- _WHAT TO DO_
Take each line of the listing that has the string "elsewhere" and report it.

** Opening EXTRACTED DATA block **

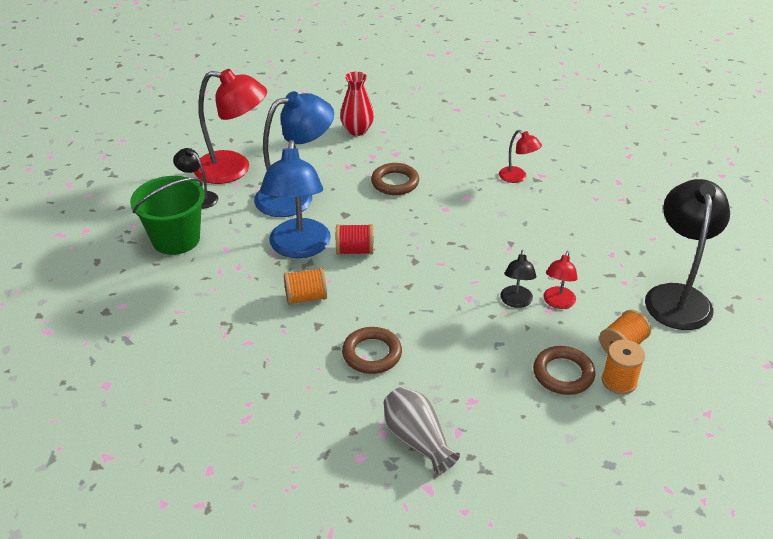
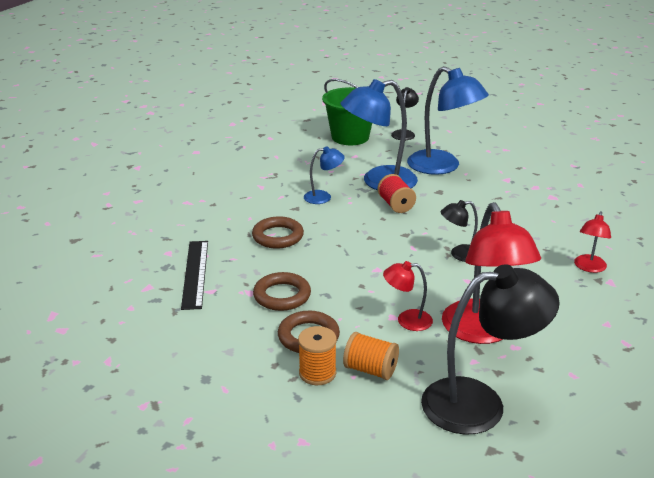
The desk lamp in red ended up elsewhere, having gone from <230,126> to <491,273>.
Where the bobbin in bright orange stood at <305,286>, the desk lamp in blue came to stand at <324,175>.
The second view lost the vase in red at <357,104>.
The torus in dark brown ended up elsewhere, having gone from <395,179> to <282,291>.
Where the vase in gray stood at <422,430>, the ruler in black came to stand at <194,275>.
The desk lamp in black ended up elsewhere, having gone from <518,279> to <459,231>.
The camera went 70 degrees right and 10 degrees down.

** Closing EXTRACTED DATA block **

- _SOLUTION TO THIS TASK_
The desk lamp in red ended up elsewhere, having gone from <230,126> to <491,273>.
The torus in dark brown ended up elsewhere, having gone from <395,179> to <282,291>.
The desk lamp in black ended up elsewhere, having gone from <518,279> to <459,231>.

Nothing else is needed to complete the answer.